======== Record excerpts

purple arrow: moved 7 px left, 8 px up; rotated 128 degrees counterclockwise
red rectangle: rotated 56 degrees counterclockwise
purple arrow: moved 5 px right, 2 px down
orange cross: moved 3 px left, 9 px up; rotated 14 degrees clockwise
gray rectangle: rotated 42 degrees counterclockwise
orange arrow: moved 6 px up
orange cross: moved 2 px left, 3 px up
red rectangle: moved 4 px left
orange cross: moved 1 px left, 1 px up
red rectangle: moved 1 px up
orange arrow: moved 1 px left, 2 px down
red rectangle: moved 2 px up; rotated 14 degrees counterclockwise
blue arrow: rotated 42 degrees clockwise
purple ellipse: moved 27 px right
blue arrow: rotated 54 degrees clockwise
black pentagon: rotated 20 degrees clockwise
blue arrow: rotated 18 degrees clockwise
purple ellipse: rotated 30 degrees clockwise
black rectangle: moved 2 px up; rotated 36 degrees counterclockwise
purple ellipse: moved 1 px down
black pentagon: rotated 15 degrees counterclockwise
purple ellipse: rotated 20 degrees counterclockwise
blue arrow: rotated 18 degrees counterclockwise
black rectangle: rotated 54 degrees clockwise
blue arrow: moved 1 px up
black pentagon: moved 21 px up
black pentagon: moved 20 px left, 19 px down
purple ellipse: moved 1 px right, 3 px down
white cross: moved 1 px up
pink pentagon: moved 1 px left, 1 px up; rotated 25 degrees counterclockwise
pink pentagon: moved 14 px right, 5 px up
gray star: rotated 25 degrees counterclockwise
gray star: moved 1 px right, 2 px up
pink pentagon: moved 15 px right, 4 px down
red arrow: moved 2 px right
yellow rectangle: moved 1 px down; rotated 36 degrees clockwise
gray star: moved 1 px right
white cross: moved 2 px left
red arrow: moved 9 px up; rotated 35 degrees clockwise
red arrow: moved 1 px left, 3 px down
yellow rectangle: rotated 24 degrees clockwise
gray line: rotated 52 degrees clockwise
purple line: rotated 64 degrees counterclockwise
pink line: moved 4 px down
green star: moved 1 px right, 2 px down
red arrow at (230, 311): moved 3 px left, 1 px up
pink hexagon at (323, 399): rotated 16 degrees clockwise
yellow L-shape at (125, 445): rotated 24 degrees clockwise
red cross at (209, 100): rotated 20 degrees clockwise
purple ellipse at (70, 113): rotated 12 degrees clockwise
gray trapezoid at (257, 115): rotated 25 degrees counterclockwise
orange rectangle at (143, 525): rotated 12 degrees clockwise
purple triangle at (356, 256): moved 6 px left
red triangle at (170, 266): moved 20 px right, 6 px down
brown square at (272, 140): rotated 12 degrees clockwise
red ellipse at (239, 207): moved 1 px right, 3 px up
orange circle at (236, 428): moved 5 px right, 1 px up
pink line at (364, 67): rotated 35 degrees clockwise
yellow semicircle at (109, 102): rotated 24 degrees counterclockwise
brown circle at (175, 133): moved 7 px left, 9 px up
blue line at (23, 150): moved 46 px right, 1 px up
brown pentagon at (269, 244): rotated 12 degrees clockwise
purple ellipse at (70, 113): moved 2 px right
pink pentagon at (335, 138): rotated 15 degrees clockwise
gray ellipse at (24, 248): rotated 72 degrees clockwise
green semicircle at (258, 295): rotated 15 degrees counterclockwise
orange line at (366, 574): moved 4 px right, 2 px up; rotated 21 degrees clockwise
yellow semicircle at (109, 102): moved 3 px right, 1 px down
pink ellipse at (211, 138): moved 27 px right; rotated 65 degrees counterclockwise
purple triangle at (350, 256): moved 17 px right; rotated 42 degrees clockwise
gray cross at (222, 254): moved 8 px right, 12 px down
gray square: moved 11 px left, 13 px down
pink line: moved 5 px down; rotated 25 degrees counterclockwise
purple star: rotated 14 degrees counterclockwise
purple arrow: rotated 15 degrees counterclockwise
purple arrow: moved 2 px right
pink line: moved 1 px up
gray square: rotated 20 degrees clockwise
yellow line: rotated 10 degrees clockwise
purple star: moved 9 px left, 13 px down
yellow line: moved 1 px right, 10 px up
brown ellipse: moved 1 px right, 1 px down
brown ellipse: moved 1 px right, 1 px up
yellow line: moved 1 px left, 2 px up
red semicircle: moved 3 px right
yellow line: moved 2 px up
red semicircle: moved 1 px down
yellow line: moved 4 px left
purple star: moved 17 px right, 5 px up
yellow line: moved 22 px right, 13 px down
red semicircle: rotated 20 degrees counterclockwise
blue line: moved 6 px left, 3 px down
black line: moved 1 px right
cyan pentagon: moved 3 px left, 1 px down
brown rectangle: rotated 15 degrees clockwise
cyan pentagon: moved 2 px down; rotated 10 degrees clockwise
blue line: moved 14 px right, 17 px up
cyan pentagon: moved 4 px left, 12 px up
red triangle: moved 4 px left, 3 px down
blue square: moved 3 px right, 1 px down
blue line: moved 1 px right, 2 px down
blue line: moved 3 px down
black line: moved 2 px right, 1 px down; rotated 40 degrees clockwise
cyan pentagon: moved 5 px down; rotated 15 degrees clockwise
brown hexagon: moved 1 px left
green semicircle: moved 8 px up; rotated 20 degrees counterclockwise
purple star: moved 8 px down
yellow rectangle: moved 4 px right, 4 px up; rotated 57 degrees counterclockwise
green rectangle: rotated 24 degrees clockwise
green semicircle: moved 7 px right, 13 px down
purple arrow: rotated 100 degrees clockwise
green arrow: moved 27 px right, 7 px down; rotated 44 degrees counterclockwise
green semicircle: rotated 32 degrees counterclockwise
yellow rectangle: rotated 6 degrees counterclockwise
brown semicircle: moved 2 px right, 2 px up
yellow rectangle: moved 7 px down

================

Set task -> Lay out each line of the rows above as a string in a JSON list, one string per line, with blank lines left out.

Answer below ->
[
  "purple arrow: moved 7 px left, 8 px up; rotated 128 degrees counterclockwise",
  "red rectangle: rotated 56 degrees counterclockwise",
  "purple arrow: moved 5 px right, 2 px down",
  "orange cross: moved 3 px left, 9 px up; rotated 14 degrees clockwise",
  "gray rectangle: rotated 42 degrees counterclockwise",
  "orange arrow: moved 6 px up",
  "orange cross: moved 2 px left, 3 px up",
  "red rectangle: moved 4 px left",
  "orange cross: moved 1 px left, 1 px up",
  "red rectangle: moved 1 px up",
  "orange arrow: moved 1 px left, 2 px down",
  "red rectangle: moved 2 px up; rotated 14 degrees counterclockwise",
  "blue arrow: rotated 42 degrees clockwise",
  "purple ellipse: moved 27 px right",
  "blue arrow: rotated 54 degrees clockwise",
  "black pentagon: rotated 20 degrees clockwise",
  "blue arrow: rotated 18 degrees clockwise",
  "purple ellipse: rotated 30 degrees clockwise",
  "black rectangle: moved 2 px up; rotated 36 degrees counterclockwise",
  "purple ellipse: moved 1 px down",
  "black pentagon: rotated 15 degrees counterclockwise",
  "purple ellipse: rotated 20 degrees counterclockwise",
  "blue arrow: rotated 18 degrees counterclockwise",
  "black rectangle: rotated 54 degrees clockwise",
  "blue arrow: moved 1 px up",
  "black pentagon: moved 21 px up",
  "black pentagon: moved 20 px left, 19 px down",
  "purple ellipse: moved 1 px right, 3 px down",
  "white cross: moved 1 px up",
  "pink pentagon: moved 1 px left, 1 px up; rotated 25 degrees counterclockwise",
  "pink pentagon: moved 14 px right, 5 px up",
  "gray star: rotated 25 degrees counterclockwise",
  "gray star: moved 1 px right, 2 px up",
  "pink pentagon: moved 15 px right, 4 px down",
  "red arrow: moved 2 px right",
  "yellow rectangle: moved 1 px down; rotated 36 degrees clockwise",
  "gray star: moved 1 px right",
  "white cross: moved 2 px left",
  "red arrow: moved 9 px up; rotated 35 degrees clockwise",
  "red arrow: moved 1 px left, 3 px down",
  "yellow rectangle: rotated 24 degrees clockwise",
  "gray line: rotated 52 degrees clockwise",
  "purple line: rotated 64 degrees counterclockwise",
  "pink line: moved 4 px down",
  "green star: moved 1 px right, 2 px down",
  "red arrow at (230, 311): moved 3 px left, 1 px up",
  "pink hexagon at (323, 399): rotated 16 degrees clockwise",
  "yellow L-shape at (125, 445): rotated 24 degrees clockwise",
  "red cross at (209, 100): rotated 20 degrees clockwise",
  "purple ellipse at (70, 113): rotated 12 degrees clockwise",
  "gray trapezoid at (257, 115): rotated 25 degrees counterclockwise",
  "orange rectangle at (143, 525): rotated 12 degrees clockwise",
  "purple triangle at (356, 256): moved 6 px left",
  "red triangle at (170, 266): moved 20 px right, 6 px down",
  "brown square at (272, 140): rotated 12 degrees clockwise",
  "red ellipse at (239, 207): moved 1 px right, 3 px up",
  "orange circle at (236, 428): moved 5 px right, 1 px up",
  "pink line at (364, 67): rotated 35 degrees clockwise",
  "yellow semicircle at (109, 102): rotated 24 degrees counterclockwise",
  "brown circle at (175, 133): moved 7 px left, 9 px up",
  "blue line at (23, 150): moved 46 px right, 1 px up",
  "brown pentagon at (269, 244): rotated 12 degrees clockwise",
  "purple ellipse at (70, 113): moved 2 px right",
  "pink pentagon at (335, 138): rotated 15 degrees clockwise",
  "gray ellipse at (24, 248): rotated 72 degrees clockwise",
  "green semicircle at (258, 295): rotated 15 degrees counterclockwise",
  "orange line at (366, 574): moved 4 px right, 2 px up; rotated 21 degrees clockwise",
  "yellow semicircle at (109, 102): moved 3 px right, 1 px down",
  "pink ellipse at (211, 138): moved 27 px right; rotated 65 degrees counterclockwise",
  "purple triangle at (350, 256): moved 17 px right; rotated 42 degrees clockwise",
  "gray cross at (222, 254): moved 8 px right, 12 px down",
  "gray square: moved 11 px left, 13 px down",
  "pink line: moved 5 px down; rotated 25 degrees counterclockwise",
  "purple star: rotated 14 degrees counterclockwise",
  "purple arrow: rotated 15 degrees counterclockwise",
  "purple arrow: moved 2 px right",
  "pink line: moved 1 px up",
  "gray square: rotated 20 degrees clockwise",
  "yellow line: rotated 10 degrees clockwise",
  "purple star: moved 9 px left, 13 px down",
  "yellow line: moved 1 px right, 10 px up",
  "brown ellipse: moved 1 px right, 1 px down",
  "brown ellipse: moved 1 px right, 1 px up",
  "yellow line: moved 1 px left, 2 px up",
  "red semicircle: moved 3 px right",
  "yellow line: moved 2 px up",
  "red semicircle: moved 1 px down",
  "yellow line: moved 4 px left",
  "purple star: moved 17 px right, 5 px up",
  "yellow line: moved 22 px right, 13 px down",
  "red semicircle: rotated 20 degrees counterclockwise",
  "blue line: moved 6 px left, 3 px down",
  "black line: moved 1 px right",
  "cyan pentagon: moved 3 px left, 1 px down",
  "brown rectangle: rotated 15 degrees clockwise",
  "cyan pentagon: moved 2 px down; rotated 10 degrees clockwise",
  "blue line: moved 14 px right, 17 px up",
  "cyan pentagon: moved 4 px left, 12 px up",
  "red triangle: moved 4 px left, 3 px down",
  "blue square: moved 3 px right, 1 px down",
  "blue line: moved 1 px right, 2 px down",
  "blue line: moved 3 px down",
  "black line: moved 2 px right, 1 px down; rotated 40 degrees clockwise",
  "cyan pentagon: moved 5 px down; rotated 15 degrees clockwise",
  "brown hexagon: moved 1 px left",
  "green semicircle: moved 8 px up; rotated 20 degrees counterclockwise",
  "purple star: moved 8 px down",
  "yellow rectangle: moved 4 px right, 4 px up; rotated 57 degrees counterclockwise",
  "green rectangle: rotated 24 degrees clockwise",
  "green semicircle: moved 7 px right, 13 px down",
  "purple arrow: rotated 100 degrees clockwise",
  "green arrow: moved 27 px right, 7 px down; rotated 44 degrees counterclockwise",
  "green semicircle: rotated 32 degrees counterclockwise",
  "yellow rectangle: rotated 6 degrees counterclockwise",
  "brown semicircle: moved 2 px right, 2 px up",
  "yellow rectangle: moved 7 px down"
]